• LISTED RECORDS

· · · · ·

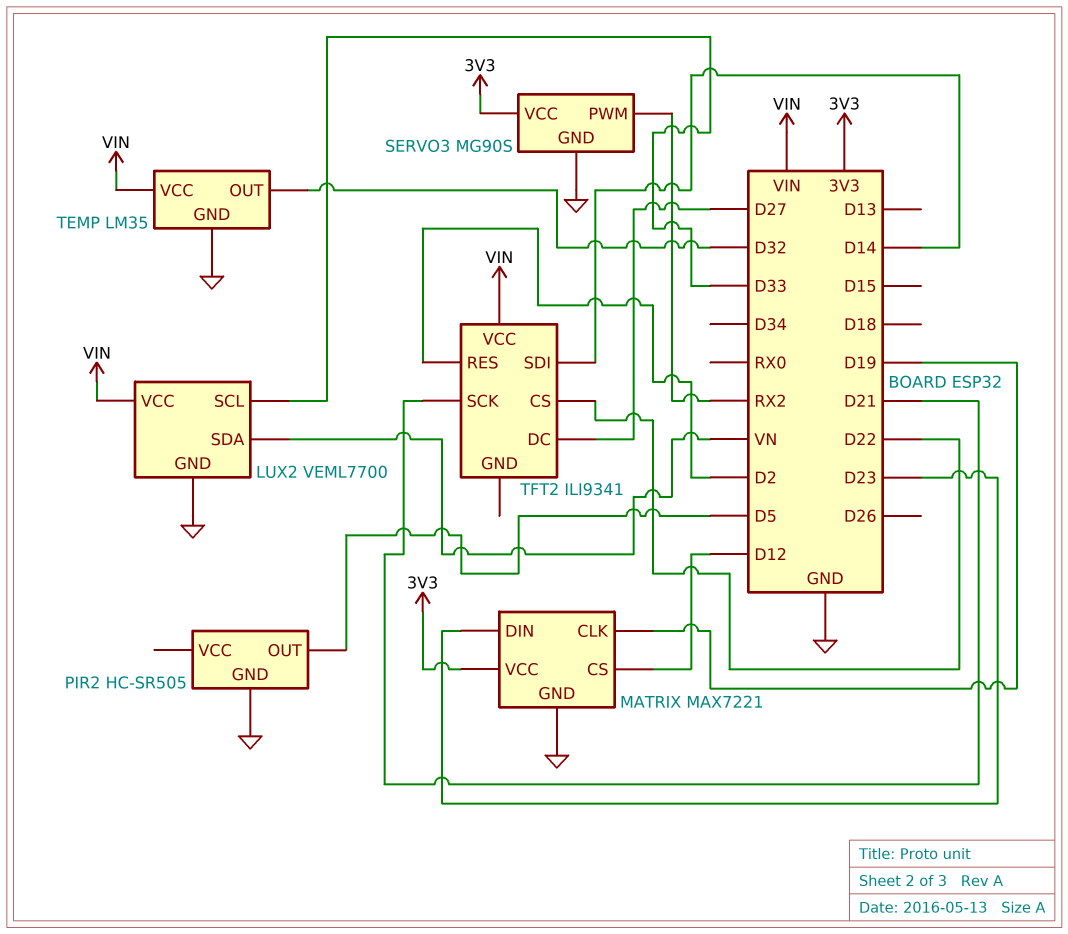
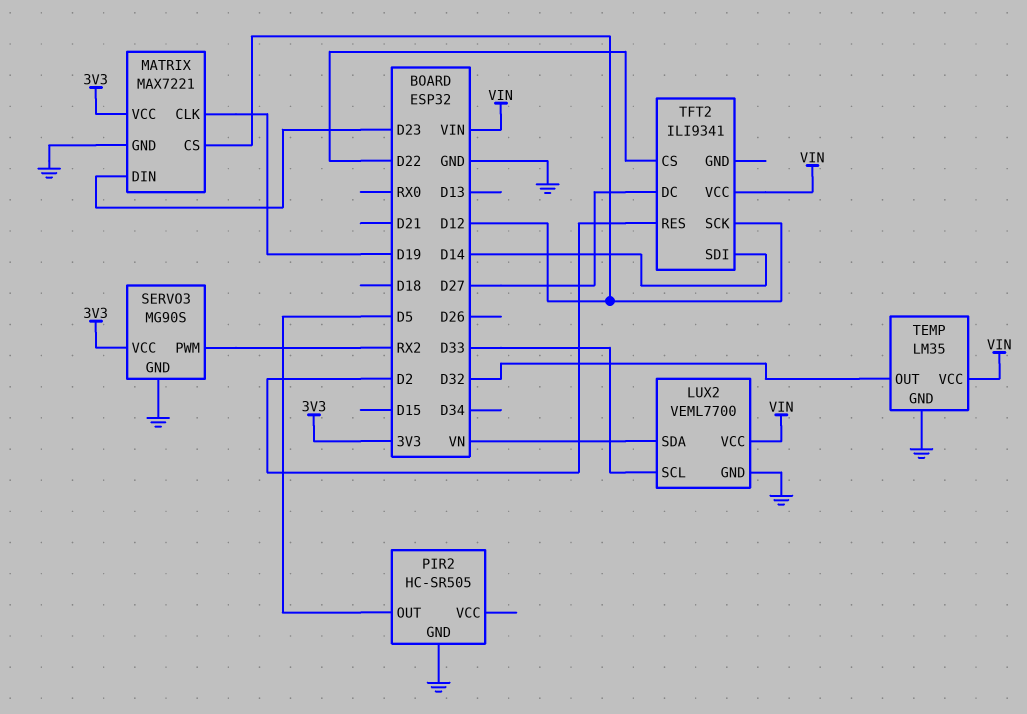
TFT2 pin SCK: D21 -> D12

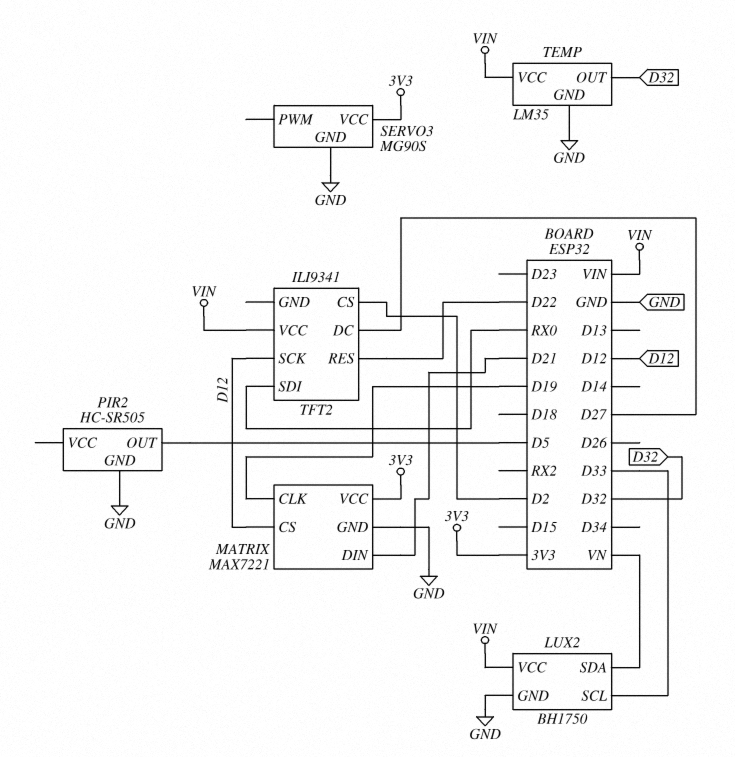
LUX2: VEML7700 -> BH1750
MATRIX pin DIN: D23 -> D21
SERVO3 pin PWM: RX2 -> none
TFT2 pin CS: D22 -> D2
TFT2 pin RES: D2 -> D22
TFT2 pin SDI: D14 -> RX0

· · · · ·

• WHAT YOU WILL DO
Omit the pictures and give the material again, exactly and in full.

• EXERCISE ANSWER
TFT2 pin SCK: D21 -> D12

LUX2: VEML7700 -> BH1750
MATRIX pin DIN: D23 -> D21
SERVO3 pin PWM: RX2 -> none
TFT2 pin CS: D22 -> D2
TFT2 pin RES: D2 -> D22
TFT2 pin SDI: D14 -> RX0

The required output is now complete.